━━━ DATA UNDER STUDY

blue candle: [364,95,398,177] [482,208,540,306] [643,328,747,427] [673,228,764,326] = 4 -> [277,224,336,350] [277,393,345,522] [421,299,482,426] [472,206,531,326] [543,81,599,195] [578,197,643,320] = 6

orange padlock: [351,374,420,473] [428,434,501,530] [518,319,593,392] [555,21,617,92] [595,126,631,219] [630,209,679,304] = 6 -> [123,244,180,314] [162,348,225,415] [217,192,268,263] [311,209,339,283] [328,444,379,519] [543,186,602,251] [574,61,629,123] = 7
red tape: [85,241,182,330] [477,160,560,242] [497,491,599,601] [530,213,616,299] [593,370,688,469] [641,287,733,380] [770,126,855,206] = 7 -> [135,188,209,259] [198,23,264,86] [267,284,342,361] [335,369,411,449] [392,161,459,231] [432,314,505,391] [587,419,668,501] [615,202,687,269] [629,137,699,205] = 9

━━━━━━
━━━ DATA UNDER STUDY

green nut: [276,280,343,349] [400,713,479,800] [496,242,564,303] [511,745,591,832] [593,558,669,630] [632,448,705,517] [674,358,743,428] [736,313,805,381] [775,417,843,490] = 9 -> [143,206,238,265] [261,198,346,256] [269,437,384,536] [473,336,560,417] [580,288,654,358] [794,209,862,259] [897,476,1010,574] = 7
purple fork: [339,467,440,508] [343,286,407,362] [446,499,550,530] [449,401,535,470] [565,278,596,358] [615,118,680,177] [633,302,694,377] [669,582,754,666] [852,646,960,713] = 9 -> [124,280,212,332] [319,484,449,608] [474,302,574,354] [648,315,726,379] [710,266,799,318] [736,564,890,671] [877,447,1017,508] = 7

━━━━━━
━━━ DATA UNDER STUDY

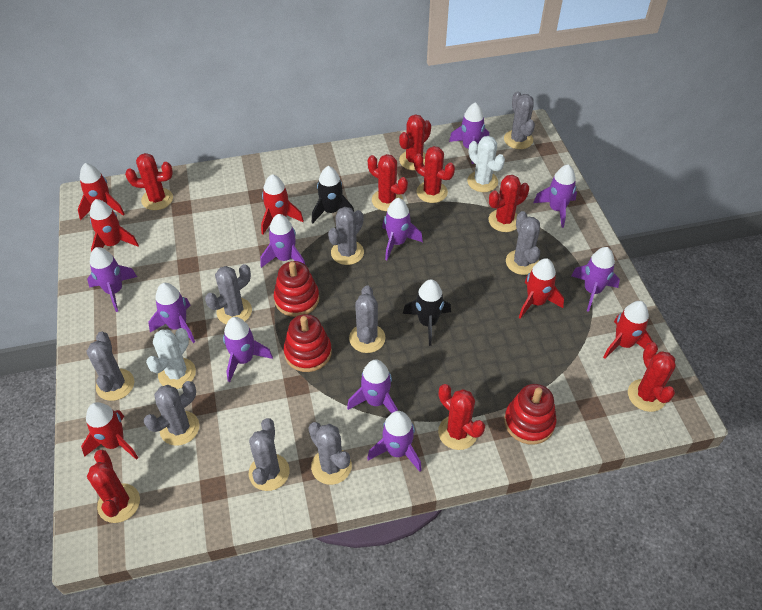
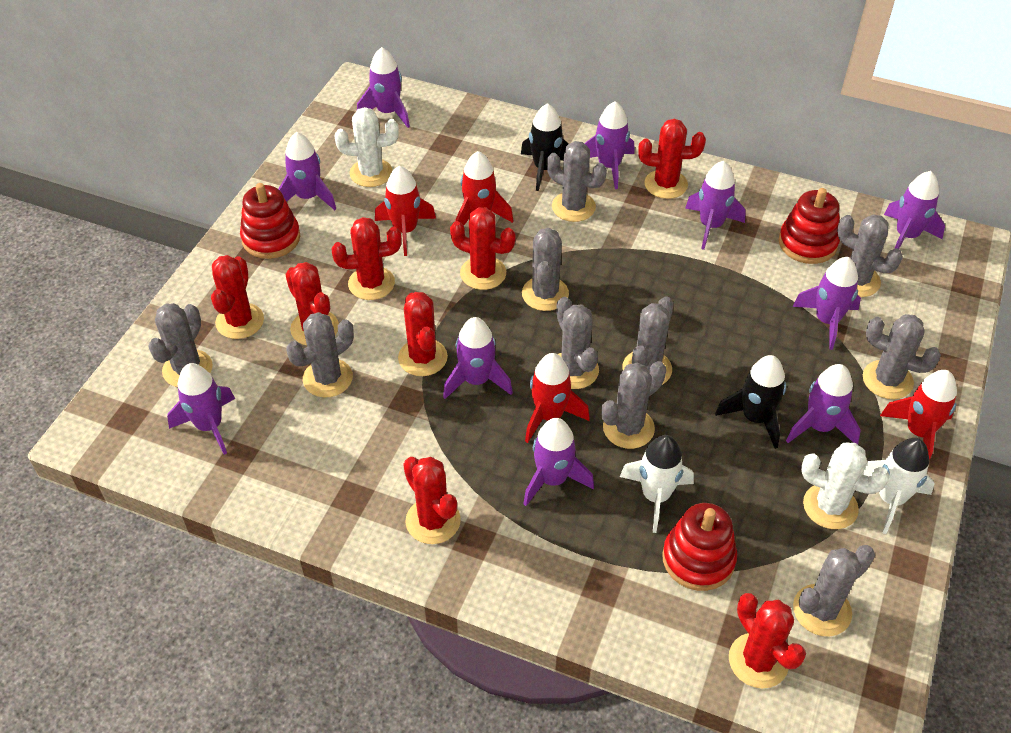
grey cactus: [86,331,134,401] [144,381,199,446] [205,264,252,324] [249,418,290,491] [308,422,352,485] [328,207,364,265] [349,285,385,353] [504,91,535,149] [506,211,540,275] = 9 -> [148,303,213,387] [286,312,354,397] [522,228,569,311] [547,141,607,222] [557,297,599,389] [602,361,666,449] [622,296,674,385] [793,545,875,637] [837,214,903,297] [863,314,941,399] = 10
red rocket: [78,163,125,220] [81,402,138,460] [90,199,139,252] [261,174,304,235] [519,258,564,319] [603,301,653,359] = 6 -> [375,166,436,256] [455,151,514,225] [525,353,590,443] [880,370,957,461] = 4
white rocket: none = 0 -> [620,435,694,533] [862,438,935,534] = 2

━━━━━━

### TASK DETAILS:
For the string "rocket", search the preceding data and copy every line that includes it.

### OUTPUT OF THE TASK:
red rocket: [78,163,125,220] [81,402,138,460] [90,199,139,252] [261,174,304,235] [519,258,564,319] [603,301,653,359] = 6 -> [375,166,436,256] [455,151,514,225] [525,353,590,443] [880,370,957,461] = 4
white rocket: none = 0 -> [620,435,694,533] [862,438,935,534] = 2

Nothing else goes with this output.